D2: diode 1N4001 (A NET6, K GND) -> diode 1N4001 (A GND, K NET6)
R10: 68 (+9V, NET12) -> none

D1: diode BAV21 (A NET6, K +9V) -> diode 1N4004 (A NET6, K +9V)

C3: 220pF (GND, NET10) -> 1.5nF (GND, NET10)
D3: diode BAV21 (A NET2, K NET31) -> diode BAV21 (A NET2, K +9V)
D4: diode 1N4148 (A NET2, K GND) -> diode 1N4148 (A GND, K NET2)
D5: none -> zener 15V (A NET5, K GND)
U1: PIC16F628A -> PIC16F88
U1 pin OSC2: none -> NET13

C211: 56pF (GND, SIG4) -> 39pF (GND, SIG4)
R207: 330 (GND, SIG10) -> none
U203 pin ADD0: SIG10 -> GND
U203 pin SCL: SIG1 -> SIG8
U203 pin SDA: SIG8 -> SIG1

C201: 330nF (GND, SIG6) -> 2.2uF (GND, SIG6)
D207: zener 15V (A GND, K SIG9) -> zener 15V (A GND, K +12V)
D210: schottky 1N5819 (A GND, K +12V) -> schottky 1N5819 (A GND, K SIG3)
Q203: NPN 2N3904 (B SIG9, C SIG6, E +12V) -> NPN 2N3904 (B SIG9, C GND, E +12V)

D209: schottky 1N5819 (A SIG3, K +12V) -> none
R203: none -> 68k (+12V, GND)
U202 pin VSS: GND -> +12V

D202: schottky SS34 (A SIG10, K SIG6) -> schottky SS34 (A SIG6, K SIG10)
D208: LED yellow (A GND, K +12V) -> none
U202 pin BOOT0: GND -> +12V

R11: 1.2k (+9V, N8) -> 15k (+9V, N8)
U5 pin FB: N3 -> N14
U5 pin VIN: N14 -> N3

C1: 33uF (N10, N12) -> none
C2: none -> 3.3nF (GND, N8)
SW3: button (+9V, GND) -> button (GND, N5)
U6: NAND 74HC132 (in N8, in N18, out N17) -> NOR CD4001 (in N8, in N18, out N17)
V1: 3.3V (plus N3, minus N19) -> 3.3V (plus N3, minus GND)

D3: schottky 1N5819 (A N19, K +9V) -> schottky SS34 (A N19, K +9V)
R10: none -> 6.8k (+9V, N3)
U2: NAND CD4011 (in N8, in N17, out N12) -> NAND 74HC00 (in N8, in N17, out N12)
§ §
### What to do:
Every line above with the string "none" in it should be copied into the answer.

### Solution to the problem:
R10: 68 (+9V, NET12) -> none
D5: none -> zener 15V (A NET5, K GND)
U1 pin OSC2: none -> NET13
R207: 330 (GND, SIG10) -> none
D209: schottky 1N5819 (A SIG3, K +12V) -> none
R203: none -> 68k (+12V, GND)
D208: LED yellow (A GND, K +12V) -> none
C1: 33uF (N10, N12) -> none
C2: none -> 3.3nF (GND, N8)
R10: none -> 6.8k (+9V, N3)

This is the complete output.